Exercise requirements => Every line from the one containing "SONAR2: SRF05 -> JSN-SR04" to the end of the records below must be copied exactly, and no pictures may be included.

Data for this exercise =>
━━━━━━━━━━

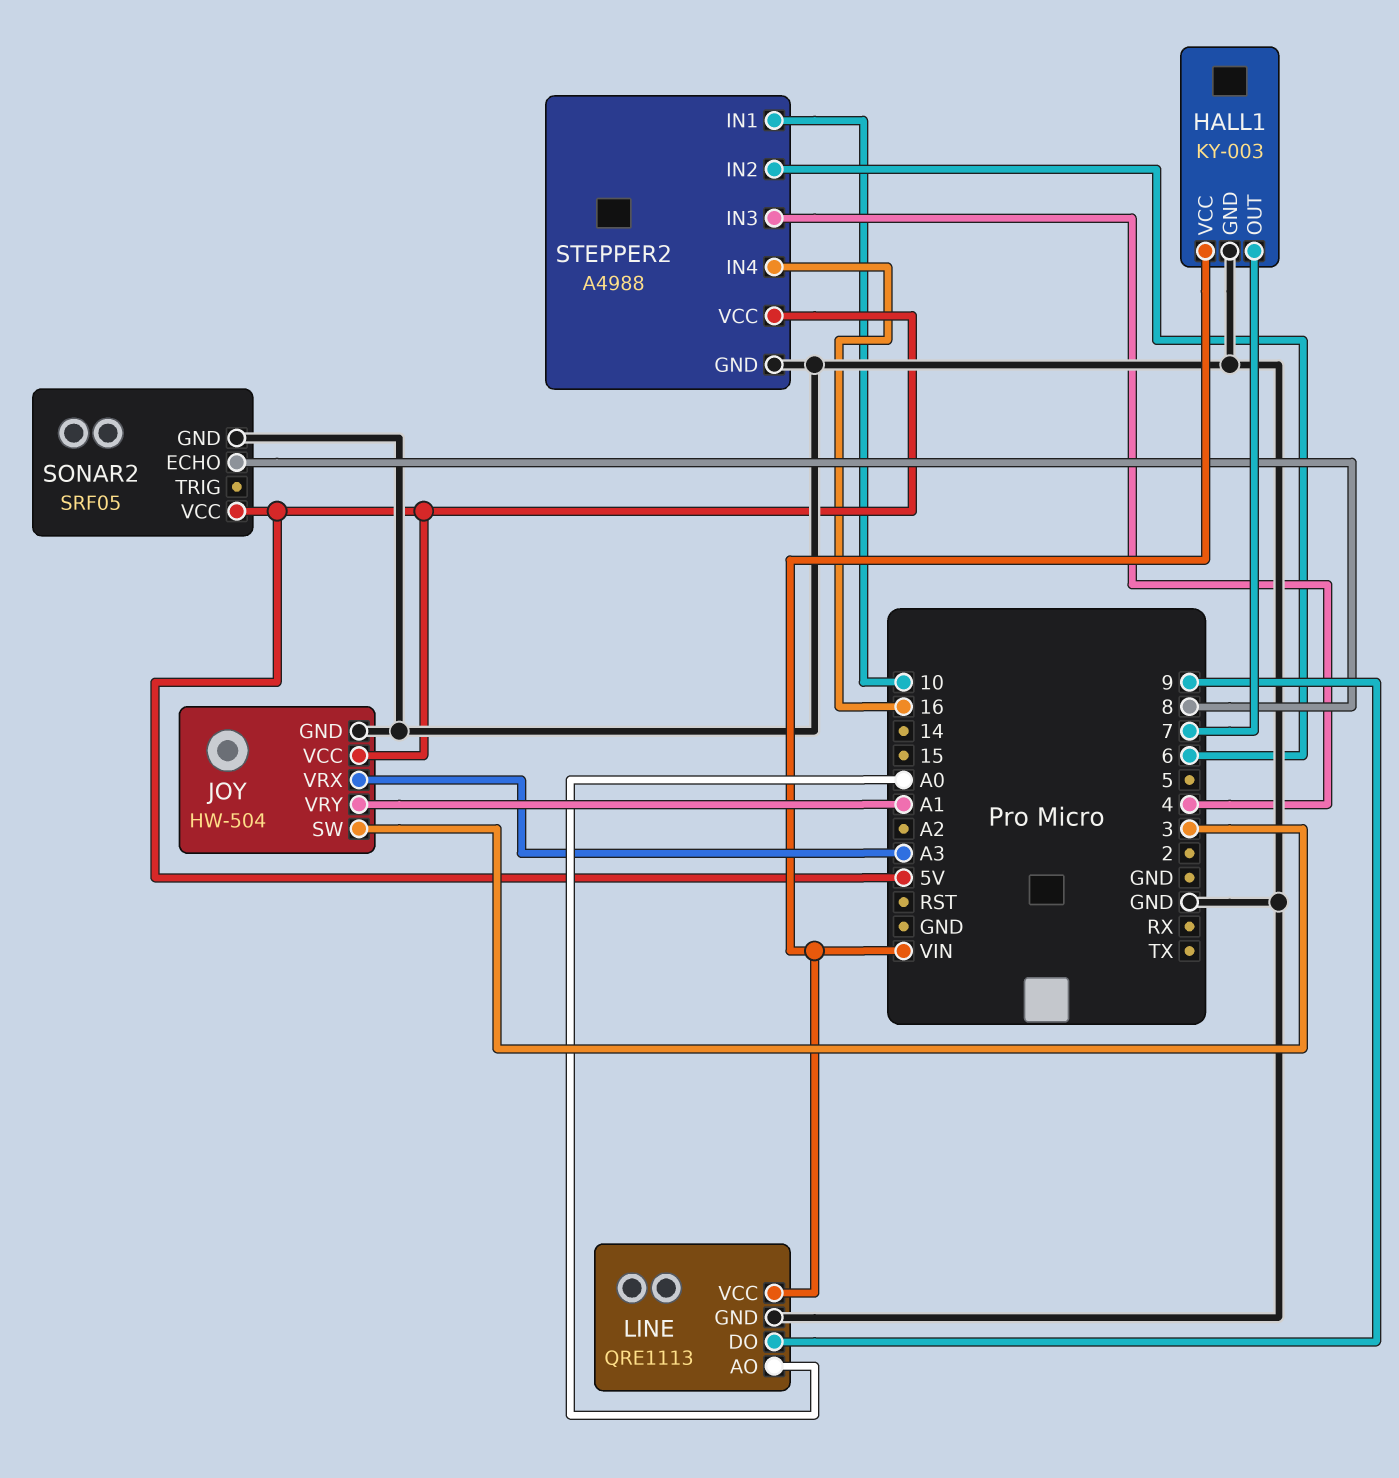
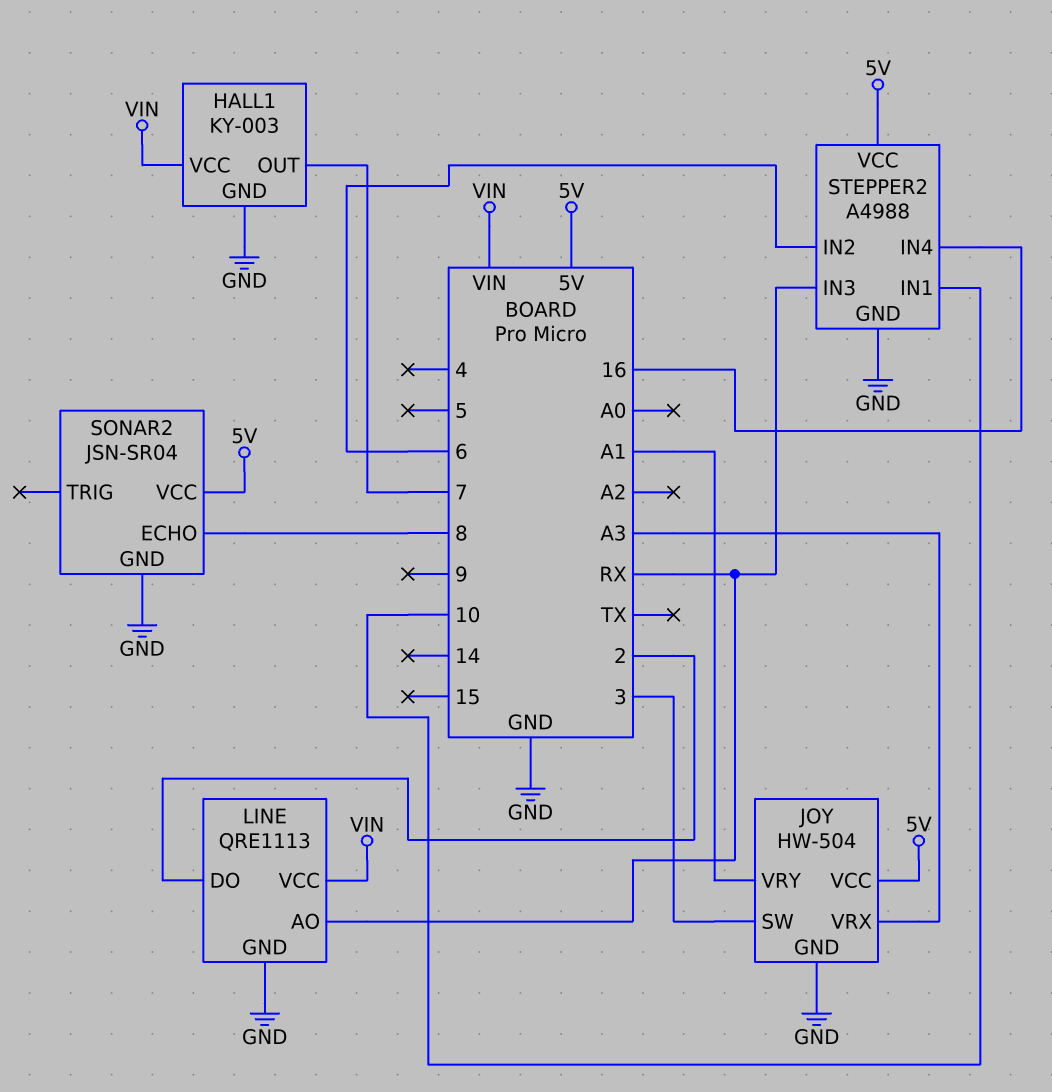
LINE pin AO: A0 -> RX
LINE pin DO: 9 -> 2
SONAR2: SRF05 -> JSN-SR04
STEPPER2 pin IN3: 4 -> RX

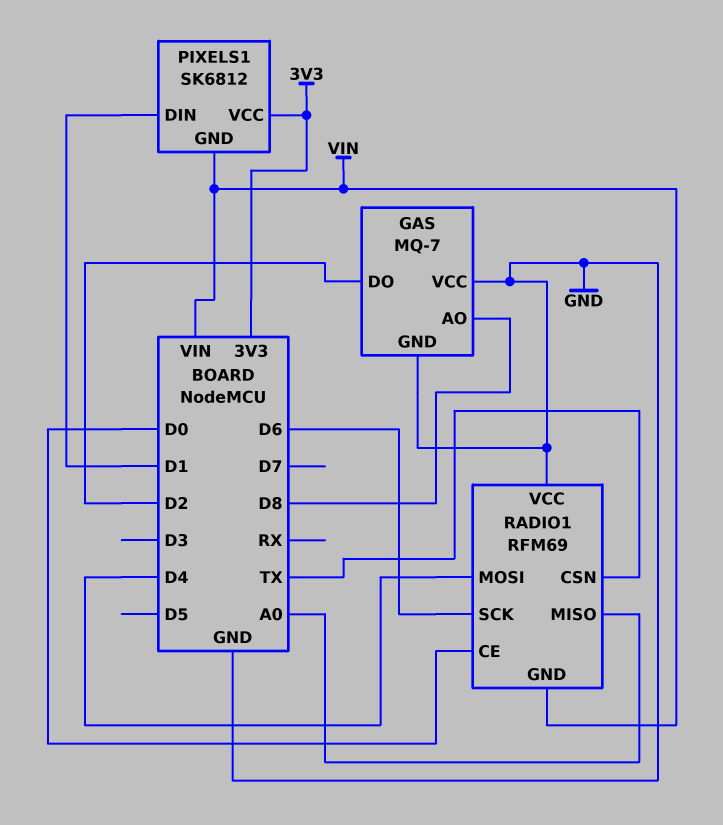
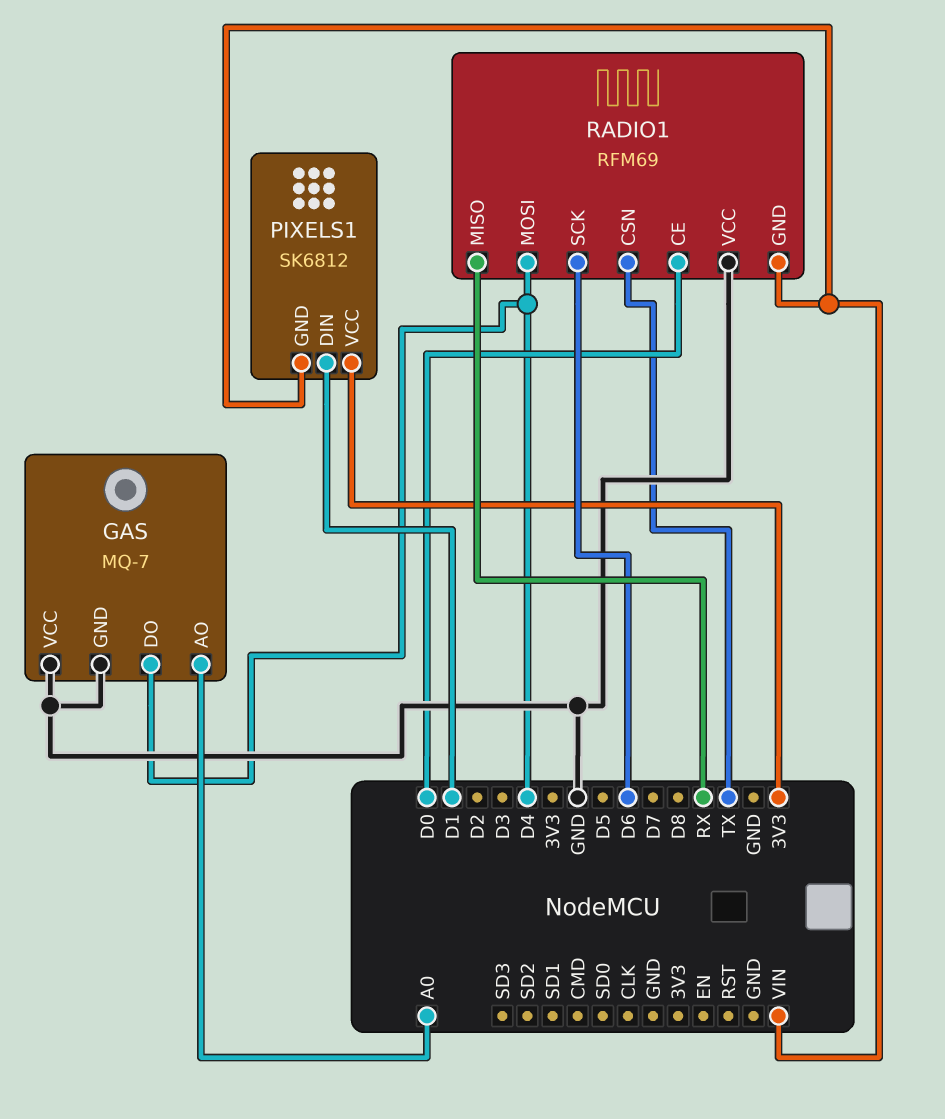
GAS pin AO: D8 -> A0
GAS pin DO: D2 -> D4
RADIO1 pin MISO: A0 -> RX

━━━━━━━━━━

Exercise answer =>
SONAR2: SRF05 -> JSN-SR04
STEPPER2 pin IN3: 4 -> RX

GAS pin AO: D8 -> A0
GAS pin DO: D2 -> D4
RADIO1 pin MISO: A0 -> RX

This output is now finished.